» **Task prompt**: Reproduction without pictures: print every entry precisely as written.

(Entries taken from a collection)
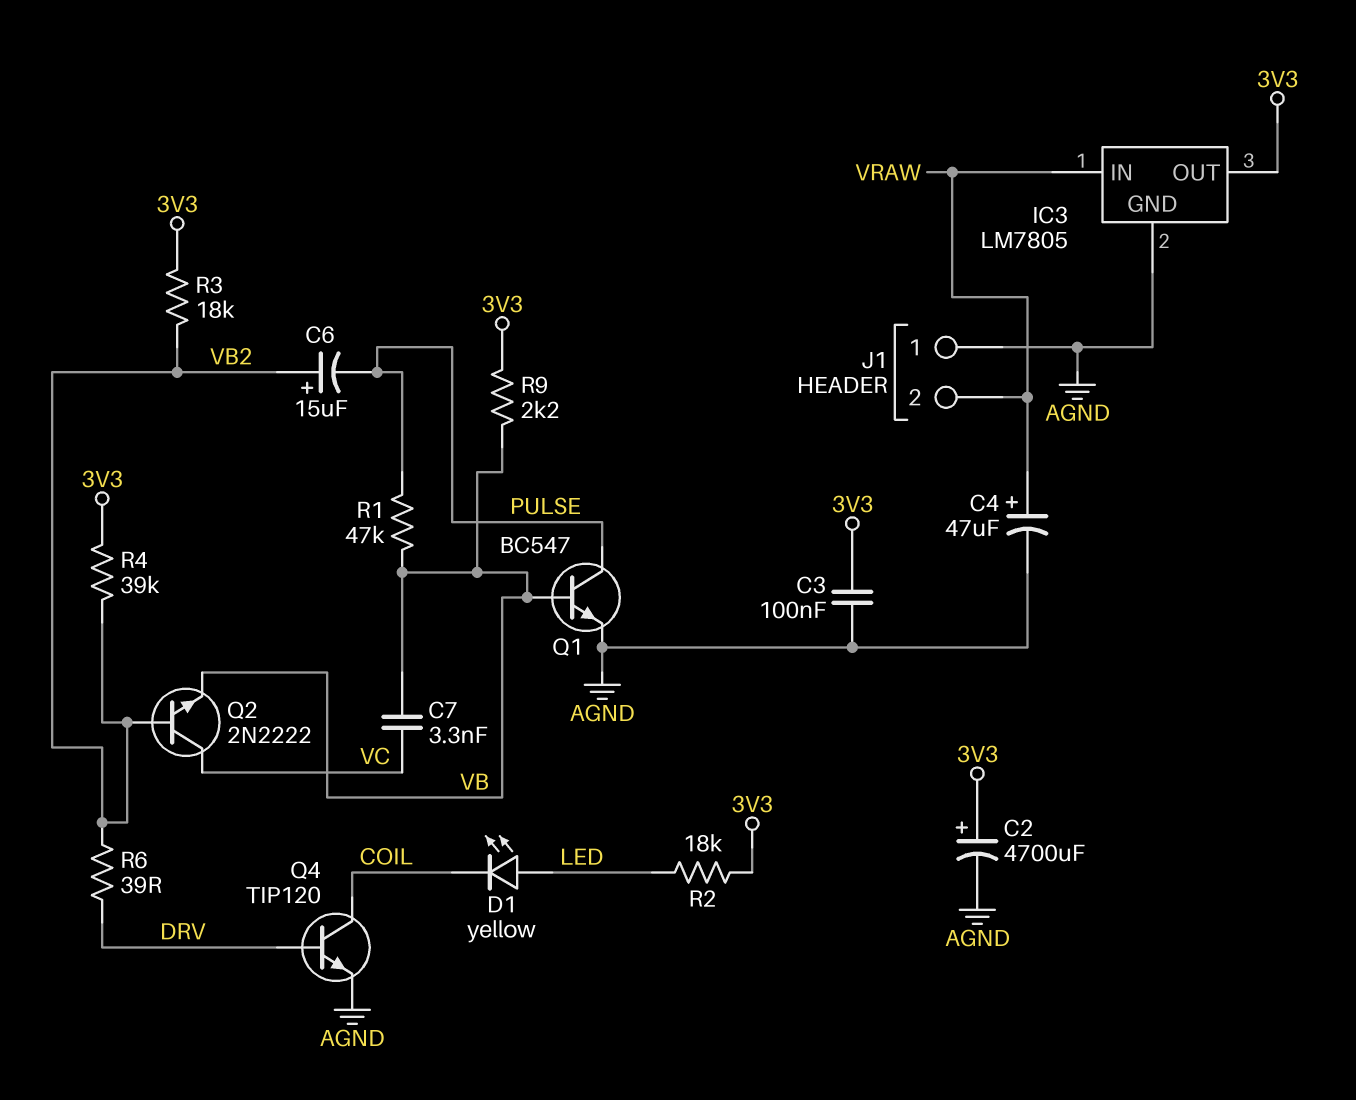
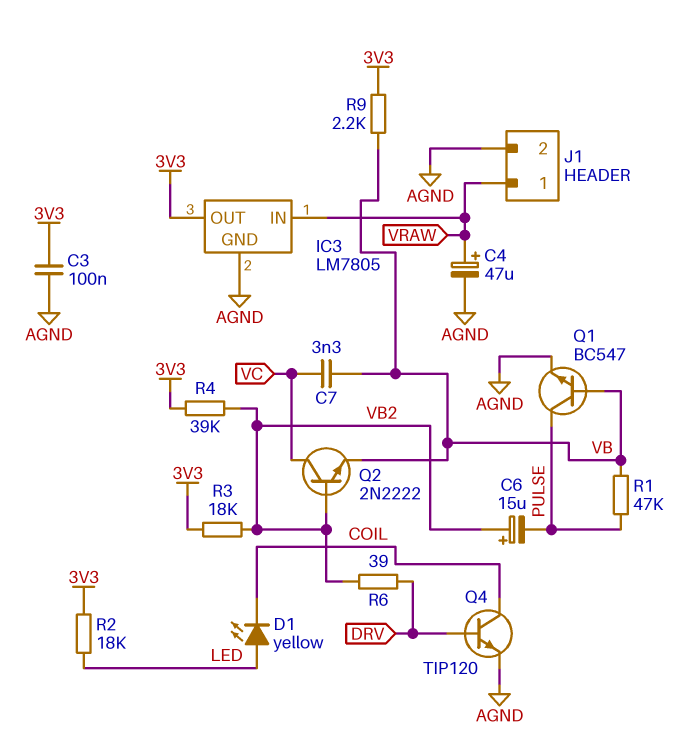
C2: 4700uF (plus 3V3, minus AGND) -> none
J1 pin 1: AGND -> VRAW
J1 pin 2: VRAW -> AGND

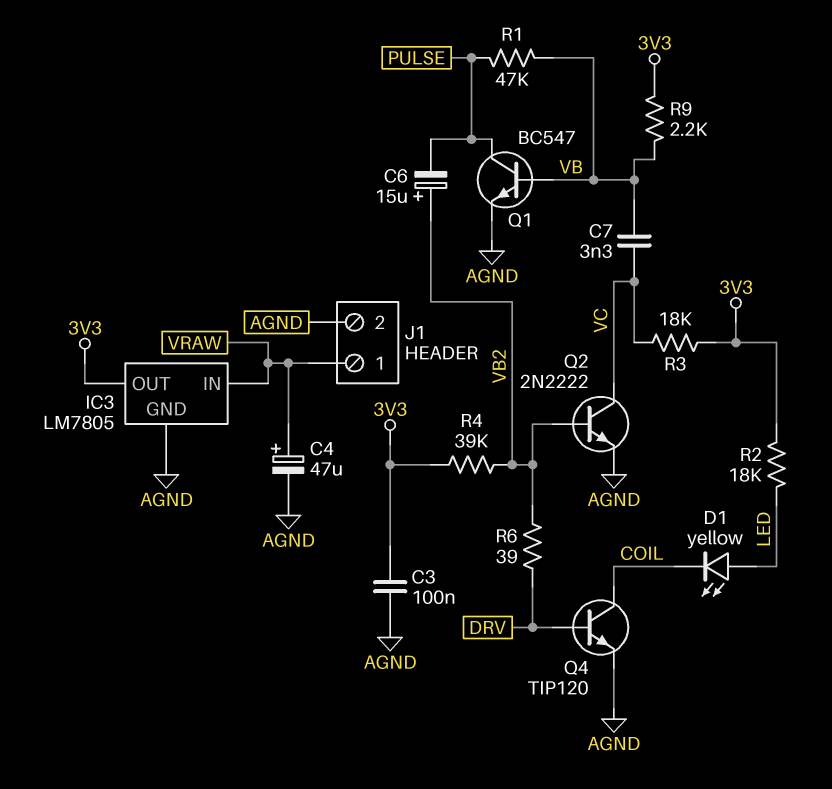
Q2: NPN 2N2222 (B VB2, C VC, E VB) -> NPN 2N2222 (B VB2, C VC, E AGND)
R3: 18k (3V3, VB2) -> 18k (3V3, VC)

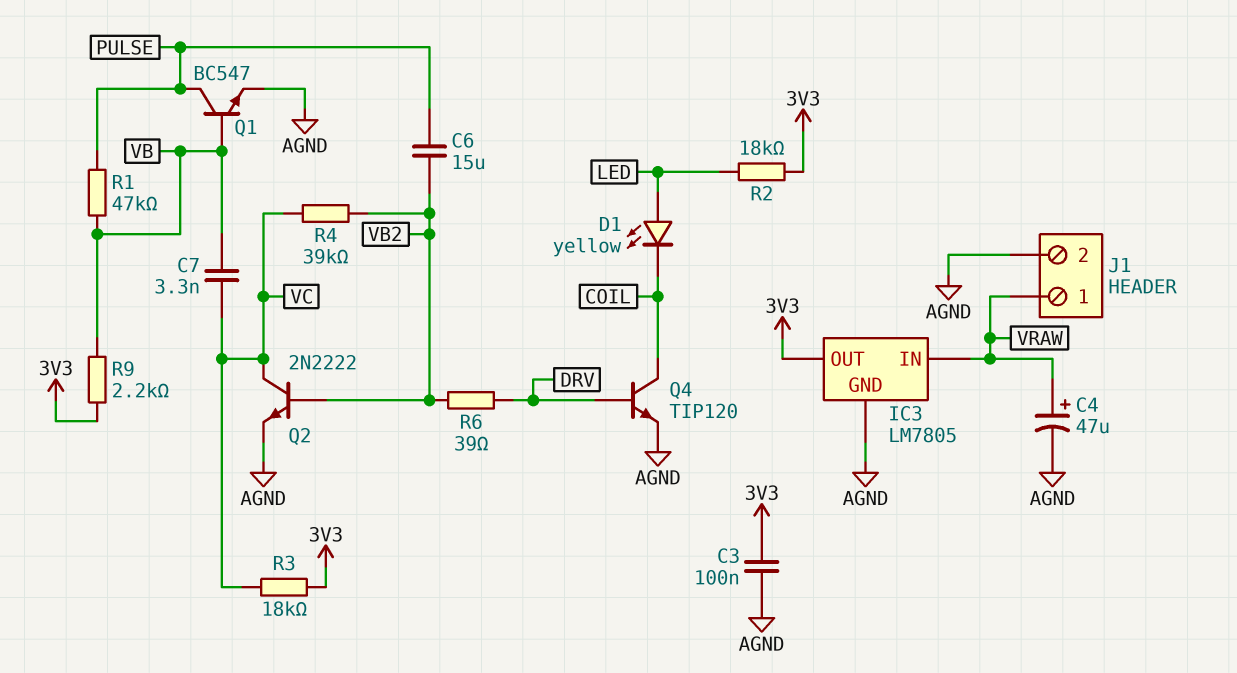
C6: 15uF (plus VB2, minus PULSE) -> 15uF (PULSE, VB2)
R4: 39k (3V3, VB2) -> 39k (VB2, VC)

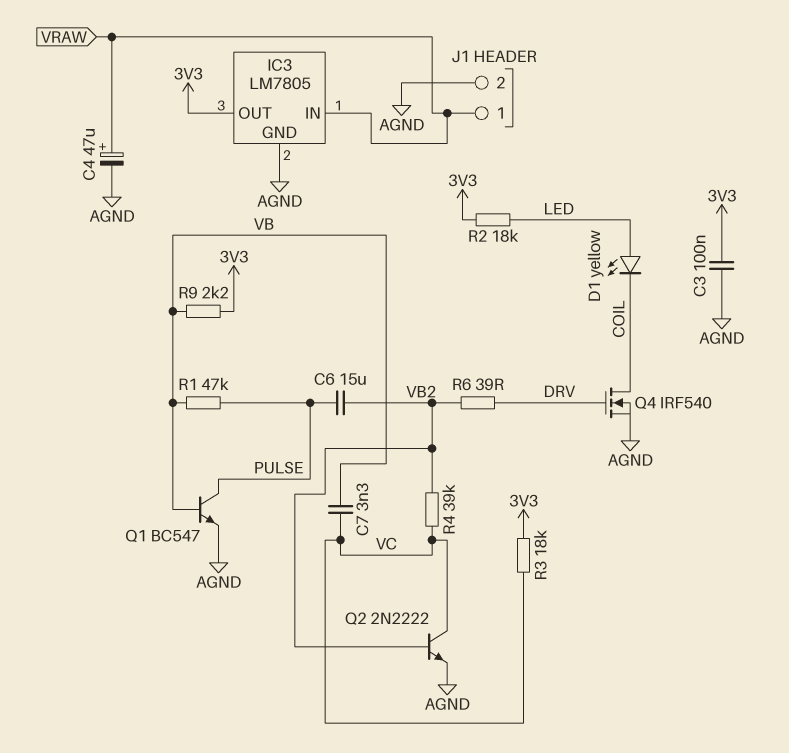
Q4: NPN TIP120 (B DRV, C COIL, E AGND) -> NMOS IRF540 (G DRV, D COIL, S AGND)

» **Output**:
C2: 4700uF (plus 3V3, minus AGND) -> none
J1 pin 1: AGND -> VRAW
J1 pin 2: VRAW -> AGND

Q2: NPN 2N2222 (B VB2, C VC, E VB) -> NPN 2N2222 (B VB2, C VC, E AGND)
R3: 18k (3V3, VB2) -> 18k (3V3, VC)

C6: 15uF (plus VB2, minus PULSE) -> 15uF (PULSE, VB2)
R4: 39k (3V3, VB2) -> 39k (VB2, VC)

Q4: NPN TIP120 (B DRV, C COIL, E AGND) -> NMOS IRF540 (G DRV, D COIL, S AGND)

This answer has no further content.